_Task to complete_
Would you output the entries below only from the line containing "J2 pin 2: -9V -> GND" through the line containing "D5: none -> diode (A +12V, K ADC)", exactly as they stand and with both ends included?

···

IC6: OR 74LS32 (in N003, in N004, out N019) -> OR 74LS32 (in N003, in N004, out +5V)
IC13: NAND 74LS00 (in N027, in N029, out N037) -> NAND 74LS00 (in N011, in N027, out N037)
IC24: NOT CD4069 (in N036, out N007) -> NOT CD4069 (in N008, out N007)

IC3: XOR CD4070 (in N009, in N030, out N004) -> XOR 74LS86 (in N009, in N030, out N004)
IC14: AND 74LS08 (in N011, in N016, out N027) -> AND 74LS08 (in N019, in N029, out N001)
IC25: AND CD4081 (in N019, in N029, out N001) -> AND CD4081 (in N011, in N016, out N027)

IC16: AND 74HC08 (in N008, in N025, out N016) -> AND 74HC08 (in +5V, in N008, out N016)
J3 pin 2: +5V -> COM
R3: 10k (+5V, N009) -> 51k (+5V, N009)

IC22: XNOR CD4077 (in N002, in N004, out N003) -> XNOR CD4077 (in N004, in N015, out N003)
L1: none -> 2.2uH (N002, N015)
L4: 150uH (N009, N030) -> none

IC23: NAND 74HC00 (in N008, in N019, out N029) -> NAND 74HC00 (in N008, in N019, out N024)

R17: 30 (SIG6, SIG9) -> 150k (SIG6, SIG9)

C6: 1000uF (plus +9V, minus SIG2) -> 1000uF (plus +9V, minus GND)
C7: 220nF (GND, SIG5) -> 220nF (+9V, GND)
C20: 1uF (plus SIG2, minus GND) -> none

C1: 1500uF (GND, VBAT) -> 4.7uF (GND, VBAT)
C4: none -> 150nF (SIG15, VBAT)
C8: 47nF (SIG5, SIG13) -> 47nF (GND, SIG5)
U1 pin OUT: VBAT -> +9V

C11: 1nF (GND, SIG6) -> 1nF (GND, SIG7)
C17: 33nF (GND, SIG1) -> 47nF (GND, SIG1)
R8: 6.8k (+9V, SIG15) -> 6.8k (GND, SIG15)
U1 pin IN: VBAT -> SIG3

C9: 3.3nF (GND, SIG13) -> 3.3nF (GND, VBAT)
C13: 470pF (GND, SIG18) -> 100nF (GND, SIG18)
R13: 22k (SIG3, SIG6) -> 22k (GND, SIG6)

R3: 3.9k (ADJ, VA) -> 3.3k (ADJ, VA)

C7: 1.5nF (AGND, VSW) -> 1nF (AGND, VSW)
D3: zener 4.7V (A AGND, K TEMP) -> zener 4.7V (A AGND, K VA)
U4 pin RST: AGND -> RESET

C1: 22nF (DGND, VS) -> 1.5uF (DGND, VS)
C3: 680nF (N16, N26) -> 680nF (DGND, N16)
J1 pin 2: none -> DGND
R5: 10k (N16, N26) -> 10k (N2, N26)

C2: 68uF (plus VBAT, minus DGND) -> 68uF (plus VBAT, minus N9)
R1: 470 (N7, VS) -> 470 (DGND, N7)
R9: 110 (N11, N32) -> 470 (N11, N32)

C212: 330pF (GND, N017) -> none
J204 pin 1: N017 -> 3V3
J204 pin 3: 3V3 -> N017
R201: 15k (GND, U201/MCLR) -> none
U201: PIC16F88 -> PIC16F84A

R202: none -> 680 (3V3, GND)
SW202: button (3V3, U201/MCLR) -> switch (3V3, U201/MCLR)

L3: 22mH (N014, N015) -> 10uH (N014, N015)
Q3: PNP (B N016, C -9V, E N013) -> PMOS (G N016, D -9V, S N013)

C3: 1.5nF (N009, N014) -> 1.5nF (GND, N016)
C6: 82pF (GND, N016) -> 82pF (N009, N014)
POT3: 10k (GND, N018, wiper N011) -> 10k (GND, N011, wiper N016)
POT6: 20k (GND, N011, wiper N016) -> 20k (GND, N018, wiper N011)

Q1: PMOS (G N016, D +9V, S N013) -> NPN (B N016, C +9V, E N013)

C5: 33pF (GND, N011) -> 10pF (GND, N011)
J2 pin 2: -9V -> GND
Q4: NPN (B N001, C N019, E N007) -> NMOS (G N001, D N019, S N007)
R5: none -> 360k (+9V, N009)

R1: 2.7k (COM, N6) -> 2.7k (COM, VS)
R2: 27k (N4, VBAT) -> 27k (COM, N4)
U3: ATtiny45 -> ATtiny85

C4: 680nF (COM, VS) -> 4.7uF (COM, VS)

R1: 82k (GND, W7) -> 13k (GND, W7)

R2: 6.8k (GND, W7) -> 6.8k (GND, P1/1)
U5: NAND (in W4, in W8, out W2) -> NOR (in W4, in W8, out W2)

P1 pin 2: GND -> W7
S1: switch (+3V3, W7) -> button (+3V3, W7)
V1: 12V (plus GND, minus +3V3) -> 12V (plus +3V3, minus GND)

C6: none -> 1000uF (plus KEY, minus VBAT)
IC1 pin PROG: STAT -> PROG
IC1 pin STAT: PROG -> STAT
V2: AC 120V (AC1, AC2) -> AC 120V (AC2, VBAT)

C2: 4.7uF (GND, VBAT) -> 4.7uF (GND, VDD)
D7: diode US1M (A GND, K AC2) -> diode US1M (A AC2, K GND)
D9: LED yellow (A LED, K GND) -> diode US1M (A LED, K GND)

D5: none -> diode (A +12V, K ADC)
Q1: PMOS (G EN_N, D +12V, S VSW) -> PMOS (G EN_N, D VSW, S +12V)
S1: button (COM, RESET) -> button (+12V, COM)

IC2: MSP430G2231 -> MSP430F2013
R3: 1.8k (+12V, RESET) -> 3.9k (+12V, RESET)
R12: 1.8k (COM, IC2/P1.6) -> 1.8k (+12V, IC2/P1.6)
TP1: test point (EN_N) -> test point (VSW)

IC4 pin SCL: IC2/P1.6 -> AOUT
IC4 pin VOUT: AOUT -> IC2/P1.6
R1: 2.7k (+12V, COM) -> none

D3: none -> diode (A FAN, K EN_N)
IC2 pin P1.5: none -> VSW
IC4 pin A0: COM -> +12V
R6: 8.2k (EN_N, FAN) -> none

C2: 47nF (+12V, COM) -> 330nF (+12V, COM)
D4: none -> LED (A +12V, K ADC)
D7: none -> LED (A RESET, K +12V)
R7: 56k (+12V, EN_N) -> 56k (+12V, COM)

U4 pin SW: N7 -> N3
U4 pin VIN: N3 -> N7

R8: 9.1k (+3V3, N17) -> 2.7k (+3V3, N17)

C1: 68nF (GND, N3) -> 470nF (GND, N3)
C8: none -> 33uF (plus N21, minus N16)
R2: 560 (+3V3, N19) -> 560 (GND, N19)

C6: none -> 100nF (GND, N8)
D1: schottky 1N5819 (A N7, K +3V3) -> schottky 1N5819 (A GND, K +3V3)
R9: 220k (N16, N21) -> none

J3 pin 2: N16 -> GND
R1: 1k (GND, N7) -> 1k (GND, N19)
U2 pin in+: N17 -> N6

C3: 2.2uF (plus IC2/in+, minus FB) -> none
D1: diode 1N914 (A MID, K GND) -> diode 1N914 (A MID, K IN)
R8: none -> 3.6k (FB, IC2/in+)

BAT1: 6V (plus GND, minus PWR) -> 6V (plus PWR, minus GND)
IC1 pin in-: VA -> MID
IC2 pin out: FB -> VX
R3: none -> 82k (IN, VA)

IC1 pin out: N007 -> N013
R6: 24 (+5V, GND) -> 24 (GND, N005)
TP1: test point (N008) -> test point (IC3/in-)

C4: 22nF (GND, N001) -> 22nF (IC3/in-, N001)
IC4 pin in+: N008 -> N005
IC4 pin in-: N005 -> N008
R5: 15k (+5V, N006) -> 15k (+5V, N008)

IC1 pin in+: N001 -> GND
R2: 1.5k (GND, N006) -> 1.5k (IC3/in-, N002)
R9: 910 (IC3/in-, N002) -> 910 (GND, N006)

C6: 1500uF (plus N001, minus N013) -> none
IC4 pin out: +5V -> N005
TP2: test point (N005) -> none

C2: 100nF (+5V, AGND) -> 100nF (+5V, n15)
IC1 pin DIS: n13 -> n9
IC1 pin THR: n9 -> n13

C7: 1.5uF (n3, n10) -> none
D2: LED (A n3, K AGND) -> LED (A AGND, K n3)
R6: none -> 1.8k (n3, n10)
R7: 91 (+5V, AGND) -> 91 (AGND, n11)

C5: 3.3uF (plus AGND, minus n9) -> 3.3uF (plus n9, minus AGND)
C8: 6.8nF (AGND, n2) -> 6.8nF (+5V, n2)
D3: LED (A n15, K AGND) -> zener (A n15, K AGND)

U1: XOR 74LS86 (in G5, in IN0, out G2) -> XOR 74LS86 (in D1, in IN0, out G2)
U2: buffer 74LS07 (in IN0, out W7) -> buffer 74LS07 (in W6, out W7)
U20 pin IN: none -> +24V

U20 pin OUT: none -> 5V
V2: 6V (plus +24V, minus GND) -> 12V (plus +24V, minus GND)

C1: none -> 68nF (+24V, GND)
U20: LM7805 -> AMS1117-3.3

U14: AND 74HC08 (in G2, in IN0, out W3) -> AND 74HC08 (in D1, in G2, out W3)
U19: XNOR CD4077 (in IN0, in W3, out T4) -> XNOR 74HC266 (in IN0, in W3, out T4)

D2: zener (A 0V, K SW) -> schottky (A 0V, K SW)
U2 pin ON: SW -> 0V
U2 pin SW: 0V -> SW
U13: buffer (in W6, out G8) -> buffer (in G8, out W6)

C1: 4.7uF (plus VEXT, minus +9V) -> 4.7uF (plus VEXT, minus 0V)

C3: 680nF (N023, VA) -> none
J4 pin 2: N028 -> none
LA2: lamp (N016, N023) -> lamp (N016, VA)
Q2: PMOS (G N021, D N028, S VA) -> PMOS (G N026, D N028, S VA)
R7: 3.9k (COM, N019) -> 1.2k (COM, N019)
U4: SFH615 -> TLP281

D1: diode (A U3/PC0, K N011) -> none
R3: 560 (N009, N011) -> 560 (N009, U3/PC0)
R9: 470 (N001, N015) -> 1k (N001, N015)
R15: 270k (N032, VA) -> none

···

_Completed exercise_
J2 pin 2: -9V -> GND
Q4: NPN (B N001, C N019, E N007) -> NMOS (G N001, D N019, S N007)
R5: none -> 360k (+9V, N009)

R1: 2.7k (COM, N6) -> 2.7k (COM, VS)
R2: 27k (N4, VBAT) -> 27k (COM, N4)
U3: ATtiny45 -> ATtiny85

C4: 680nF (COM, VS) -> 4.7uF (COM, VS)

R1: 82k (GND, W7) -> 13k (GND, W7)

R2: 6.8k (GND, W7) -> 6.8k (GND, P1/1)
U5: NAND (in W4, in W8, out W2) -> NOR (in W4, in W8, out W2)

P1 pin 2: GND -> W7
S1: switch (+3V3, W7) -> button (+3V3, W7)
V1: 12V (plus GND, minus +3V3) -> 12V (plus +3V3, minus GND)

C6: none -> 1000uF (plus KEY, minus VBAT)
IC1 pin PROG: STAT -> PROG
IC1 pin STAT: PROG -> STAT
V2: AC 120V (AC1, AC2) -> AC 120V (AC2, VBAT)

C2: 4.7uF (GND, VBAT) -> 4.7uF (GND, VDD)
D7: diode US1M (A GND, K AC2) -> diode US1M (A AC2, K GND)
D9: LED yellow (A LED, K GND) -> diode US1M (A LED, K GND)

D5: none -> diode (A +12V, K ADC)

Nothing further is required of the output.